===== Available data =====
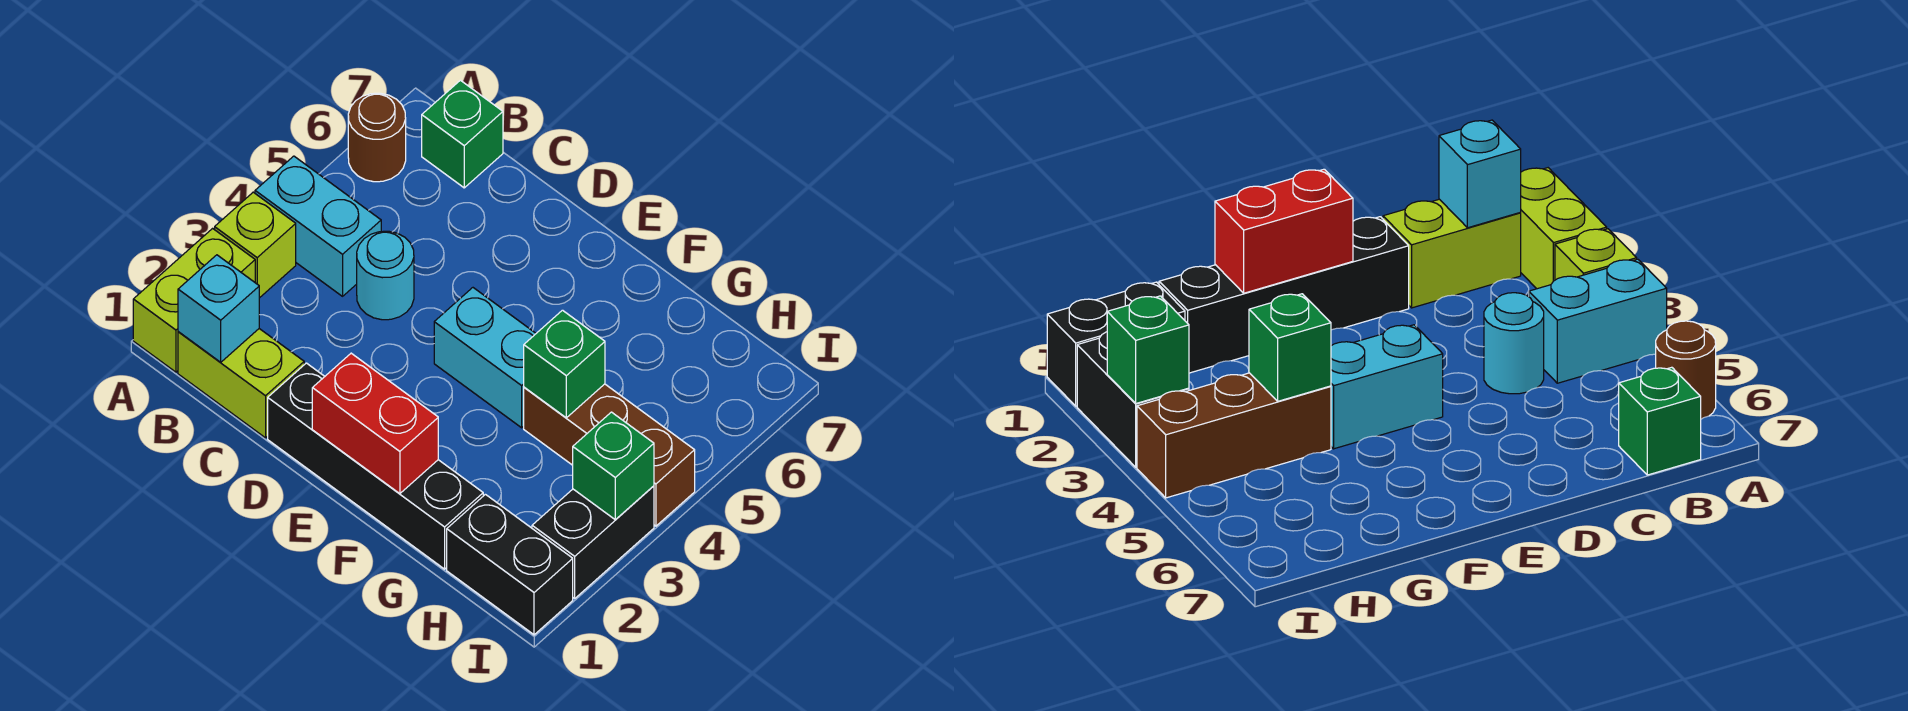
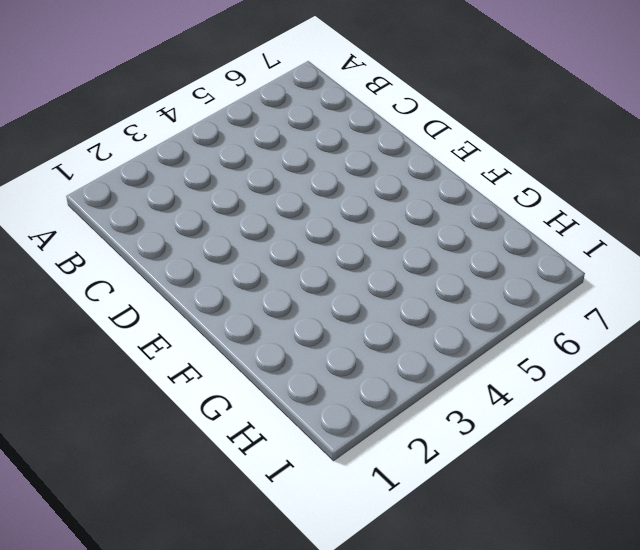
none -> lime brick A1:A2 level 1
none -> lime brick A3 level 1
none -> cyan brick A4:B4 level 1

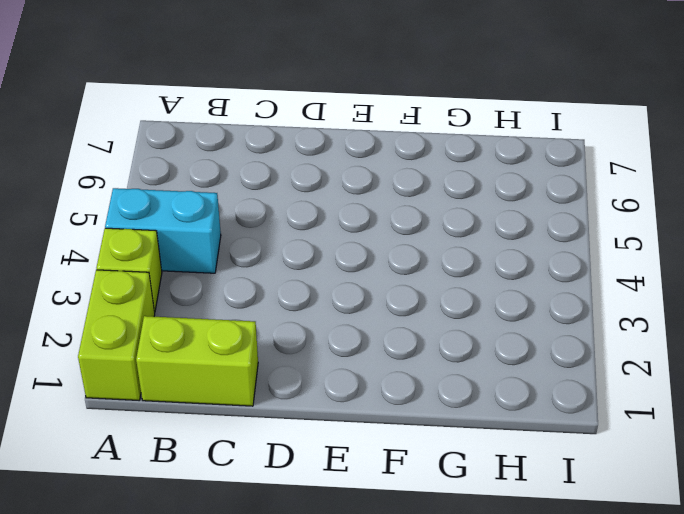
none -> brown round brick A6 level 1
none -> green brick B7 level 1
none -> cyan round brick C4 level 1

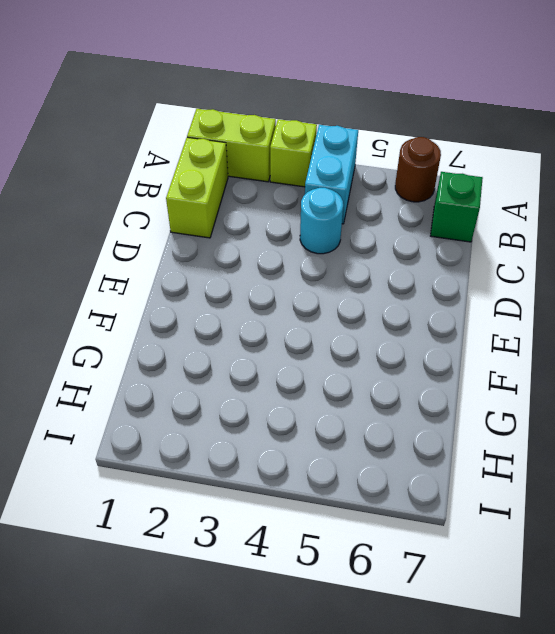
none -> black brick D1:G1 level 1
none -> cyan brick E4:F4 level 1
none -> brown brick G4:I4 level 1

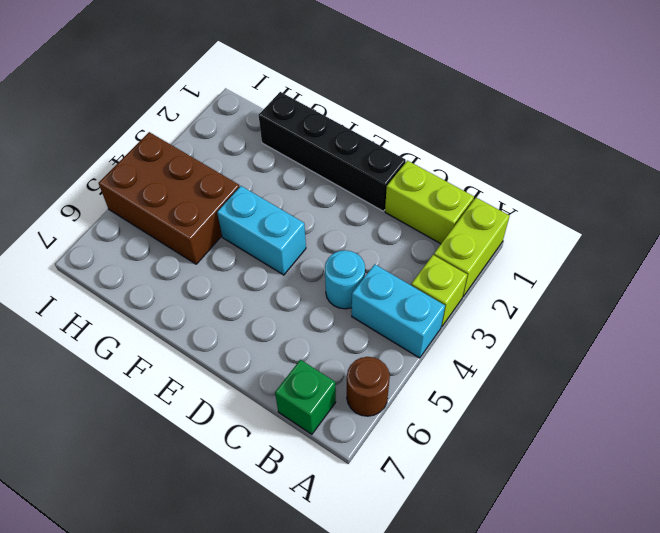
brown brick G4:I5 level 1 -> brown brick G4:I4 level 1
none -> black brick H1:I1 level 1
none -> black brick I2:I3 level 1
none -> cyan brick B1 level 2

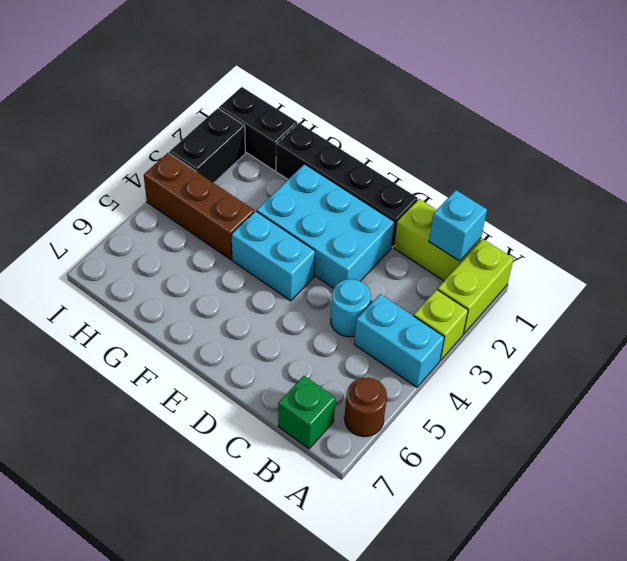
cyan brick D2:F3 level 1 -> none
none -> red brick E1:F1 level 2
none -> green brick G4 level 2
none -> green brick I3 level 2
=====
* **What is being asked**:
Set down only these lines, exactly: the one containing "none -> green brick G4 level 2" and each line after it through the end of the entries above.

* **Written solution**:
none -> green brick G4 level 2
none -> green brick I3 level 2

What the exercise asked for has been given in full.